◆ **The input**
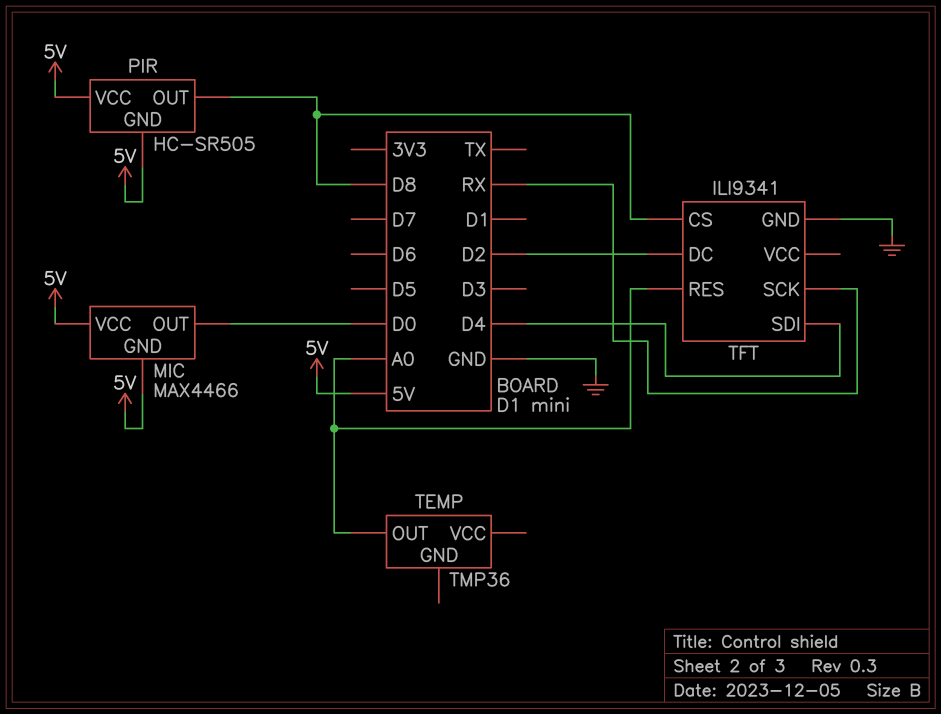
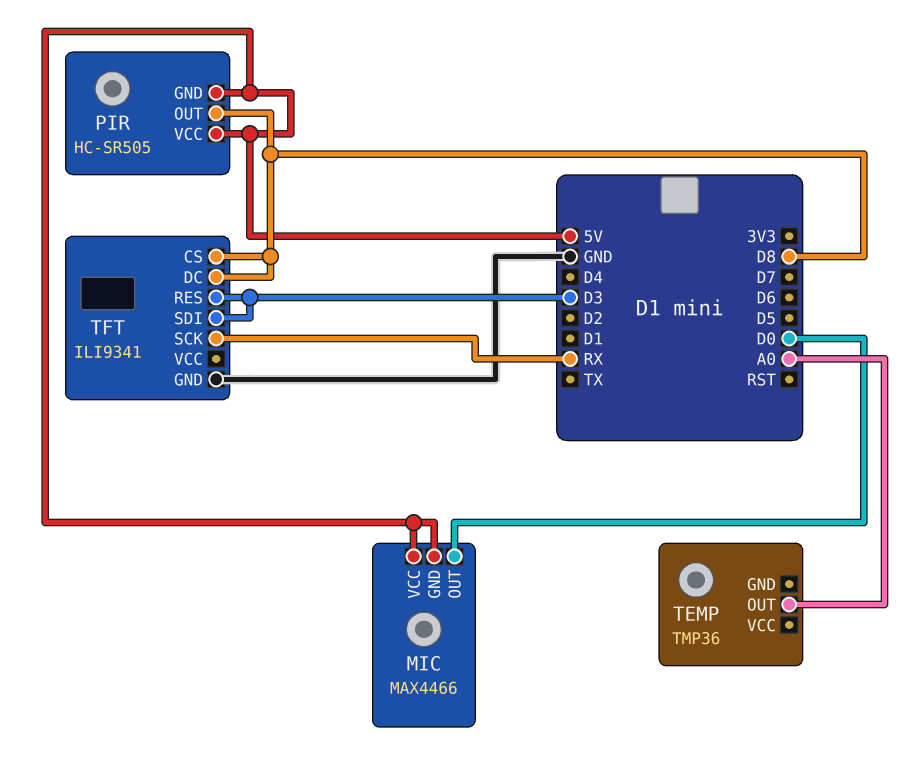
TFT pin DC: D2 -> D8
TFT pin RES: A0 -> D3
TFT pin SDI: D4 -> D3

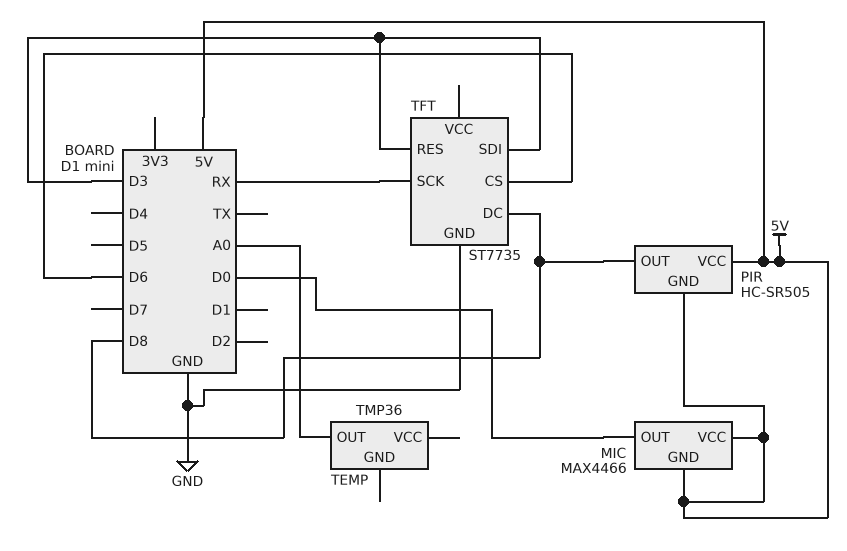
TFT: ILI9341 -> ST7735
TFT pin CS: D8 -> D6

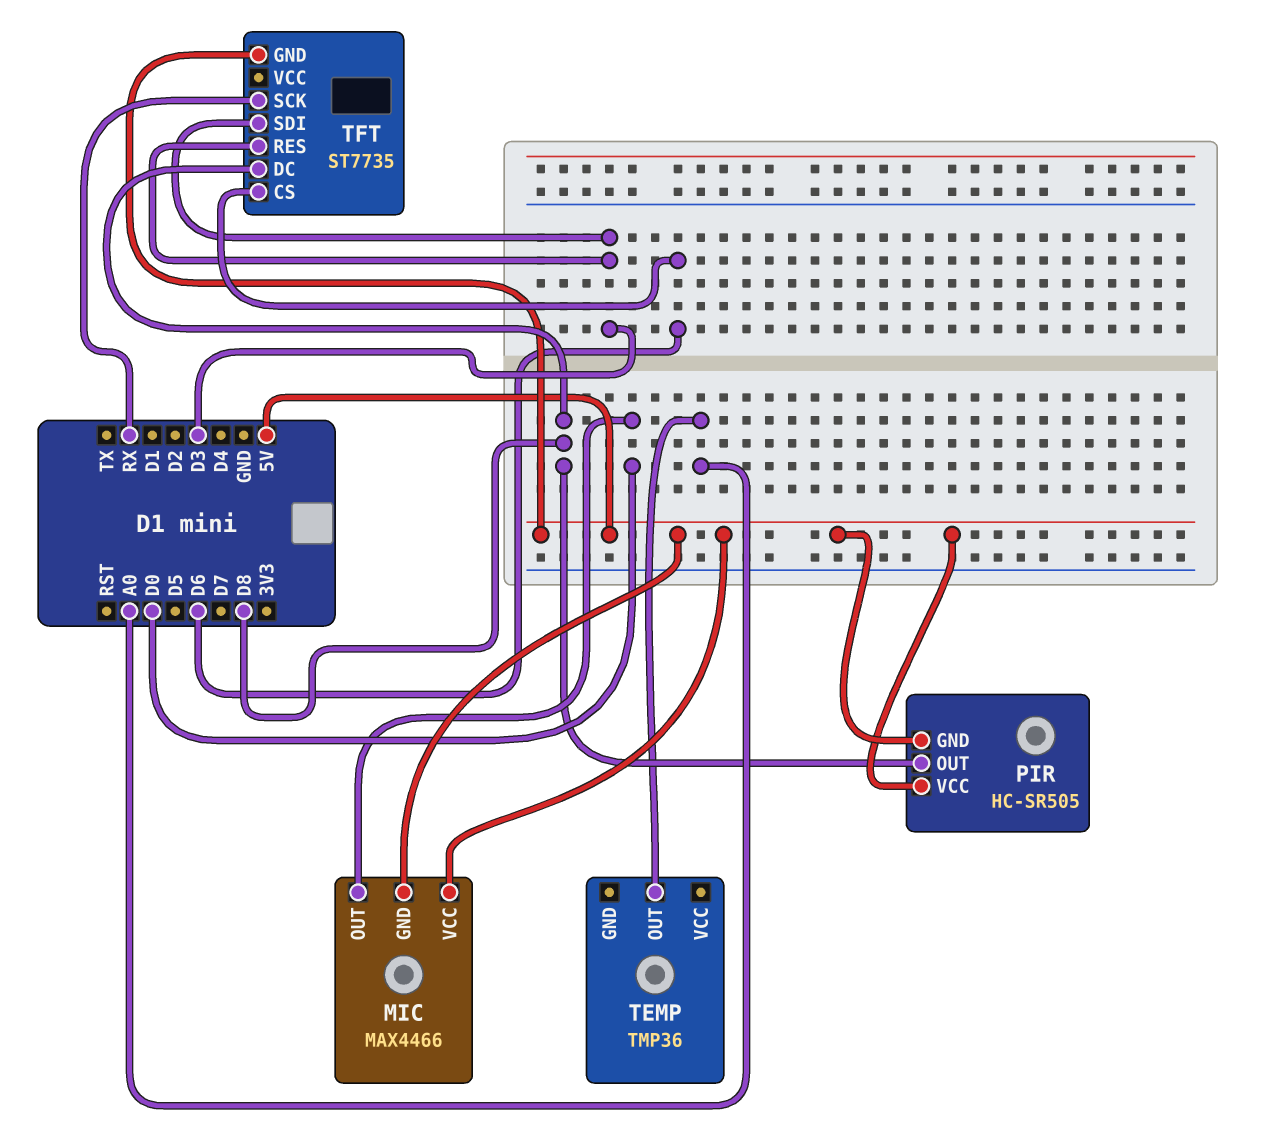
TFT pin GND: GND -> 5V

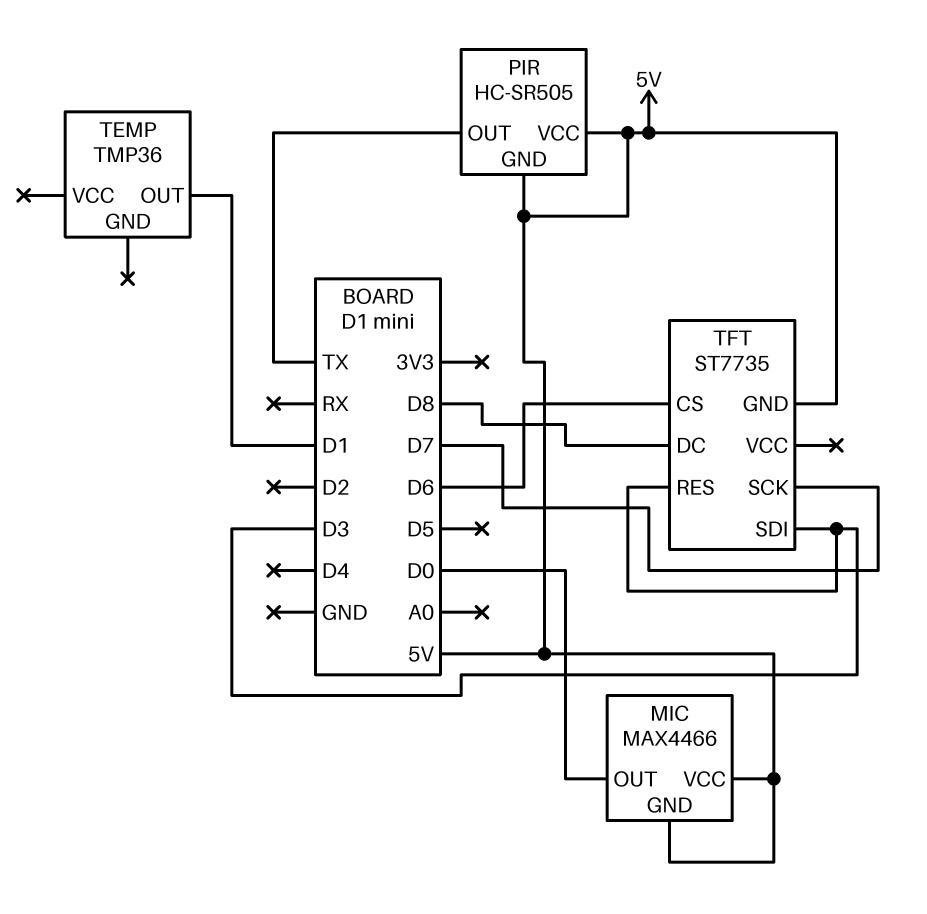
PIR pin OUT: D8 -> TX
TEMP pin OUT: A0 -> D1
TFT pin SCK: RX -> D7

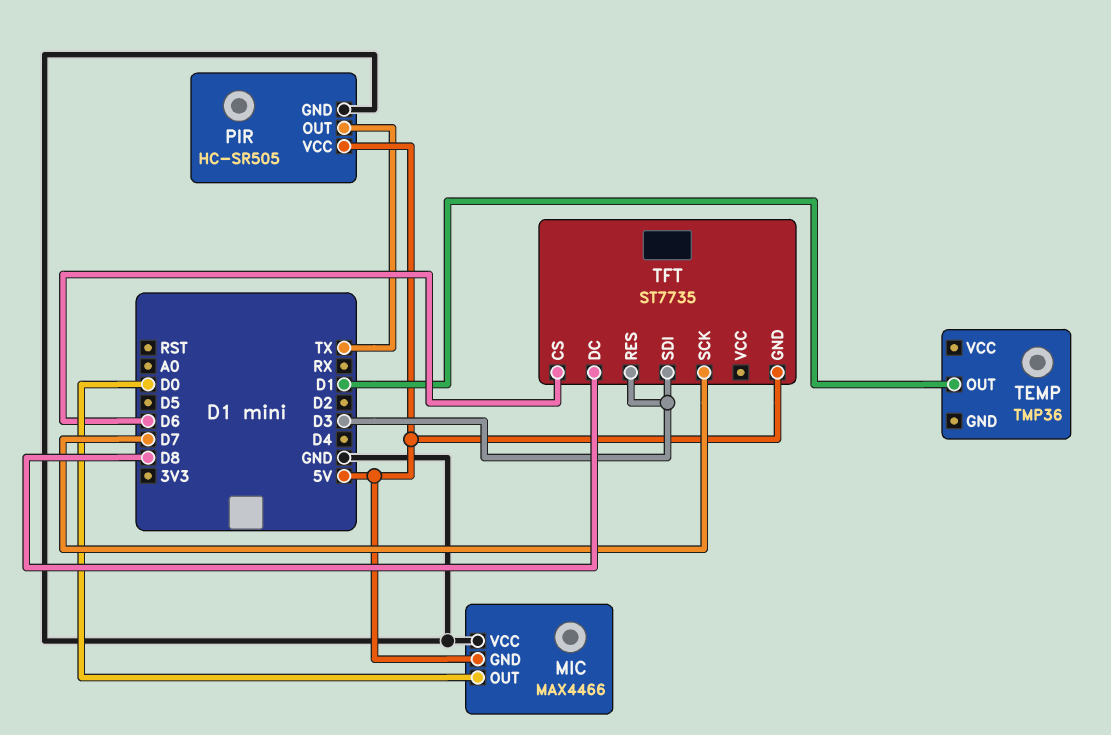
MIC pin VCC: 5V -> GND
PIR pin GND: 5V -> GND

◆ **Description of the task**
Repeat the material above exactly; pictures do not belong in the copy.

◆ **Solution**
TFT pin DC: D2 -> D8
TFT pin RES: A0 -> D3
TFT pin SDI: D4 -> D3

TFT: ILI9341 -> ST7735
TFT pin CS: D8 -> D6

TFT pin GND: GND -> 5V

PIR pin OUT: D8 -> TX
TEMP pin OUT: A0 -> D1
TFT pin SCK: RX -> D7

MIC pin VCC: 5V -> GND
PIR pin GND: 5V -> GND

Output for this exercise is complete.